Dataset content »
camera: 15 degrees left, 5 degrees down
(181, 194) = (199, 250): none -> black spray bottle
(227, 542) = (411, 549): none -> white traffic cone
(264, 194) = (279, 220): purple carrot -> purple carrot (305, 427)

---

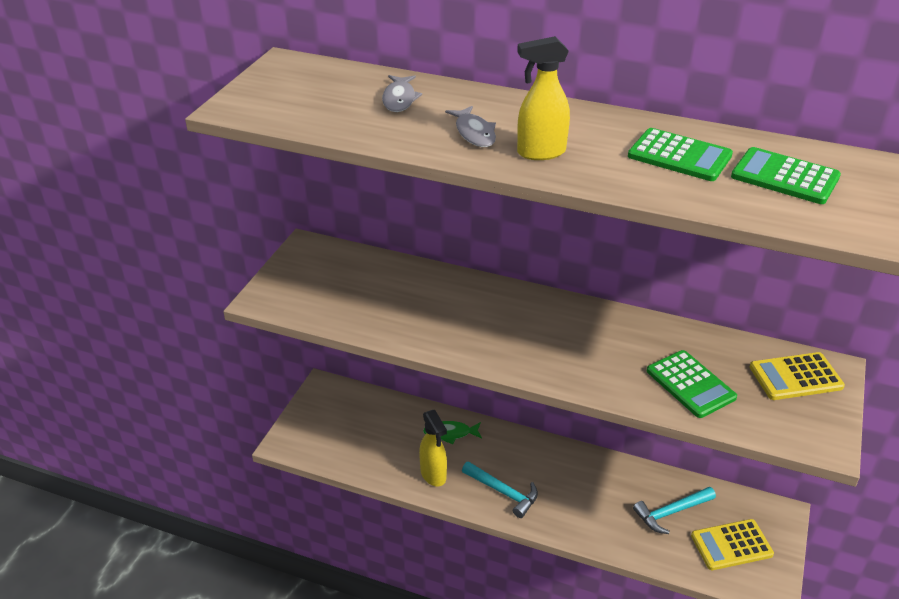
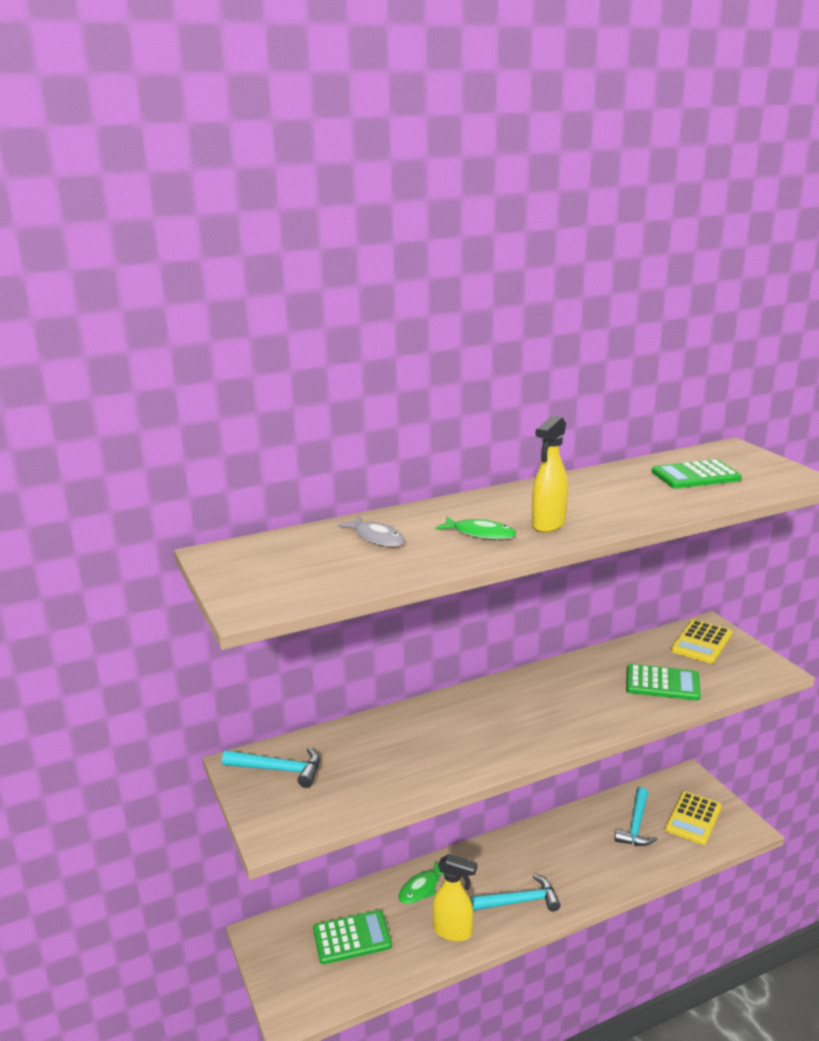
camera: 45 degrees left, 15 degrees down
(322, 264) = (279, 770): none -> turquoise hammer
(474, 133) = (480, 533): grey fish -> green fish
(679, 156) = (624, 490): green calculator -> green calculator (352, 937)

* * *

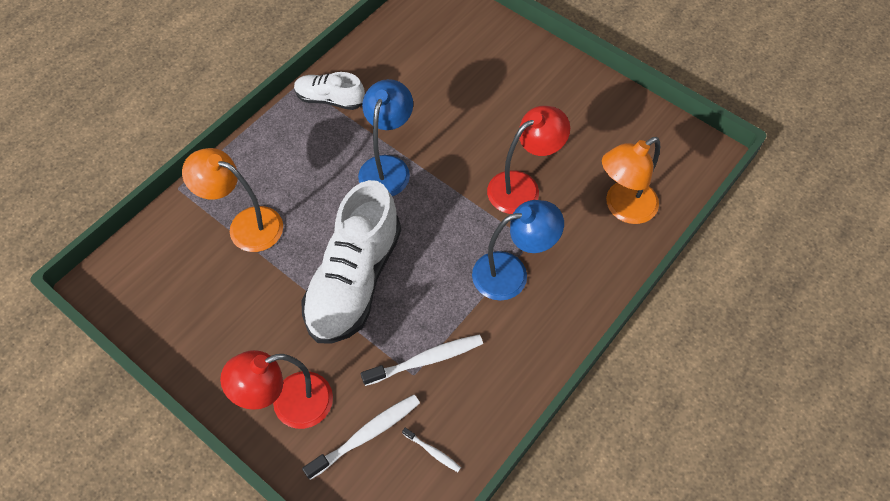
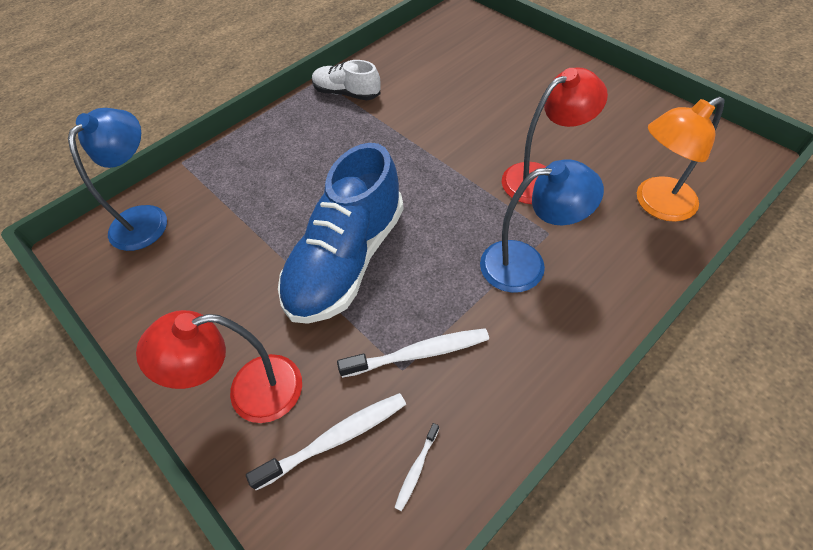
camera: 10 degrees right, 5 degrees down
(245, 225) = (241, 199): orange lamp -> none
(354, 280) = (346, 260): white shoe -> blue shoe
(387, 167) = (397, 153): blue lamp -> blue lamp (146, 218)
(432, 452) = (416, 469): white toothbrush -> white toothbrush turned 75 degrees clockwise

Exercise directions »
The entries above hold the needed span. Transcribe exactly the lines from the one with "(387, 167) = (397, 153): blue" to the one with "(432, 452) = (416, 469): white", both included.

Reply to the exercise »
(387, 167) = (397, 153): blue lamp -> blue lamp (146, 218)
(432, 452) = (416, 469): white toothbrush -> white toothbrush turned 75 degrees clockwise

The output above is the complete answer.